_The data_.

- - - -

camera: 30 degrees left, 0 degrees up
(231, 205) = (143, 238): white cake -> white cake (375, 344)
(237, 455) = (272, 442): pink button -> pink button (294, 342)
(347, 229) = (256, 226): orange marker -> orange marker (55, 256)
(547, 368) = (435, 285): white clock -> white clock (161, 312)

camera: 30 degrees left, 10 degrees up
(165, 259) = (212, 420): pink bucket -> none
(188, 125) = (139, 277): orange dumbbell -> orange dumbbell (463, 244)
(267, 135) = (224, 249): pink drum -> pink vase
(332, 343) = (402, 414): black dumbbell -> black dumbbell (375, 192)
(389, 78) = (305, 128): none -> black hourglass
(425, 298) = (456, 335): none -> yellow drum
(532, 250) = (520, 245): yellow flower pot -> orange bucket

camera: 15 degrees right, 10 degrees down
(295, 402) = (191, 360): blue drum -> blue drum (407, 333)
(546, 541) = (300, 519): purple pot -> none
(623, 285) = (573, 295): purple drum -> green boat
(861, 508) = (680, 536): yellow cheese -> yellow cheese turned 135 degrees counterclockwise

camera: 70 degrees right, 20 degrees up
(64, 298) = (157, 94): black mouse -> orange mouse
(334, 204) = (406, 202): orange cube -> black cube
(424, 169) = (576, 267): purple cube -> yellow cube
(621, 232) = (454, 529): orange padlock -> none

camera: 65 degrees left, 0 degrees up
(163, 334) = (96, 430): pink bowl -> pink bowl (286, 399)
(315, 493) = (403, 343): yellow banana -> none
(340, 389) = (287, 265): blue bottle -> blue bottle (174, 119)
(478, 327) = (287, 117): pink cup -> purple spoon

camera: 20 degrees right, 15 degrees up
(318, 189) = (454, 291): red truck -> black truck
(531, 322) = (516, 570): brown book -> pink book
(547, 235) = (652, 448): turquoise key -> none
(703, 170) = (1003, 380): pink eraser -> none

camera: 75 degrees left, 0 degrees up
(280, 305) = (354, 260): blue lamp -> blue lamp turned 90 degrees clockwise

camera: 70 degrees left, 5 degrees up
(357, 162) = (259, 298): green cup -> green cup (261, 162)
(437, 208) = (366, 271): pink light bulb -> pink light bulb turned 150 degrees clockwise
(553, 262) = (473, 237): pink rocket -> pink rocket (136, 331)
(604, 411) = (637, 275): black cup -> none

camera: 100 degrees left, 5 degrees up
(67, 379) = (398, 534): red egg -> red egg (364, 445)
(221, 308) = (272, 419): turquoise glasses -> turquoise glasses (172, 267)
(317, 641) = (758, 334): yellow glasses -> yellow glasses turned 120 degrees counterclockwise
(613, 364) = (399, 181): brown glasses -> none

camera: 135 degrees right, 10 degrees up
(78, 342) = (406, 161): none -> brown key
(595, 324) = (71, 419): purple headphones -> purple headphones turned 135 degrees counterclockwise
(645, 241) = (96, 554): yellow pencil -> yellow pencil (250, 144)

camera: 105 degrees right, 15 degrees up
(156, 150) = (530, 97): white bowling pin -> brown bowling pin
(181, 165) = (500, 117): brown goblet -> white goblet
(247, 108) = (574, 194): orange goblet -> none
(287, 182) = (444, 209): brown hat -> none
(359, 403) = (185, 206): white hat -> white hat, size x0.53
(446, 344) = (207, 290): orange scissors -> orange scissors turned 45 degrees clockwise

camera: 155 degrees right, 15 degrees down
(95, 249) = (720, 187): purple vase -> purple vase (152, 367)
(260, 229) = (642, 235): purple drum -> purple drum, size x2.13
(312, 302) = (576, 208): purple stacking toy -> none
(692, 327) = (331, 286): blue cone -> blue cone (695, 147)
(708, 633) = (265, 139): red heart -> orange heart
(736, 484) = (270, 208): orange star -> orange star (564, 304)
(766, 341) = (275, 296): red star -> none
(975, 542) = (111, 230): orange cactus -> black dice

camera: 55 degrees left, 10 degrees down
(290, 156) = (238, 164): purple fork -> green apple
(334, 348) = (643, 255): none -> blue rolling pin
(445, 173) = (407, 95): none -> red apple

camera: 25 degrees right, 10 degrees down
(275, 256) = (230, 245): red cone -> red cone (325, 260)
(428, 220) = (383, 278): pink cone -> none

- - - -

_Task directions_. Reproduce, word for word and in full, only the lines above that start at the line with "camera: 20 degrees right, 15 degrees up" and run through the line with "camera: 75 degrees left, 0 degrees up", both ends included.

_Exercise result_.
camera: 20 degrees right, 15 degrees up
(318, 189) = (454, 291): red truck -> black truck
(531, 322) = (516, 570): brown book -> pink book
(547, 235) = (652, 448): turquoise key -> none
(703, 170) = (1003, 380): pink eraser -> none

camera: 75 degrees left, 0 degrees up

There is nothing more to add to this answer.